WHAT THE TASK REQUIRES => Two lines mark the range in the entries below: the one holding "brown teddy bear: 3 -> 5" and the one holding "red watering can: 3 -> 2". Set down those two and all lines between them, exactly.

DATASET EXCERPTS =>
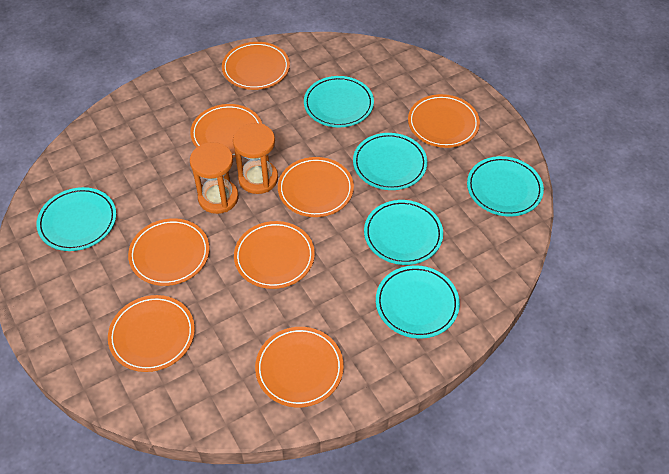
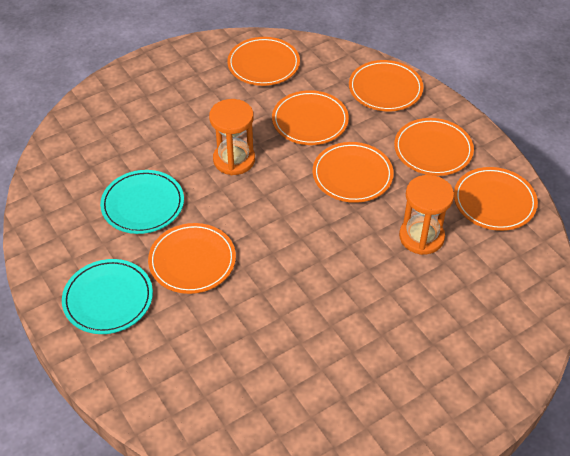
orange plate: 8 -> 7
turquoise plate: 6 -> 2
--
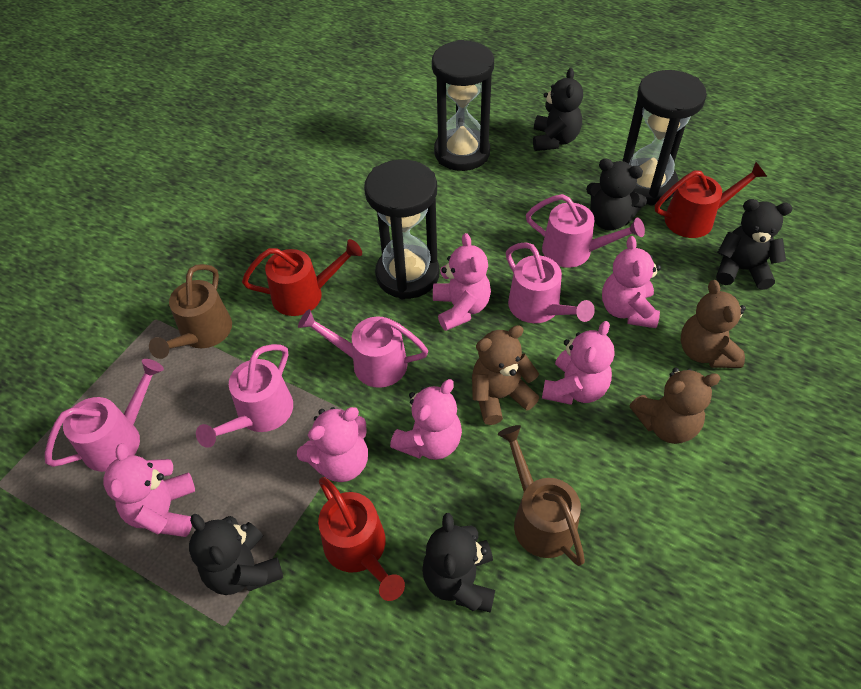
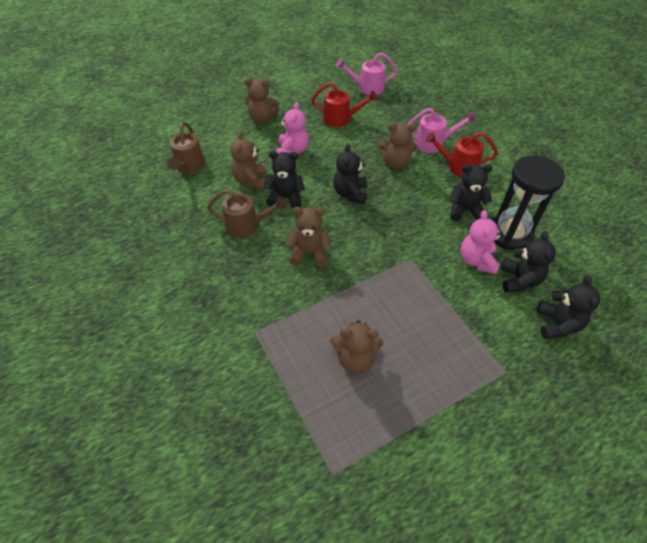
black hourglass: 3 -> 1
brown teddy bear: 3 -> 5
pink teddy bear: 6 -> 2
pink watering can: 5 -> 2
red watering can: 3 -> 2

EXPECTED OUTPUT =>
brown teddy bear: 3 -> 5
pink teddy bear: 6 -> 2
pink watering can: 5 -> 2
red watering can: 3 -> 2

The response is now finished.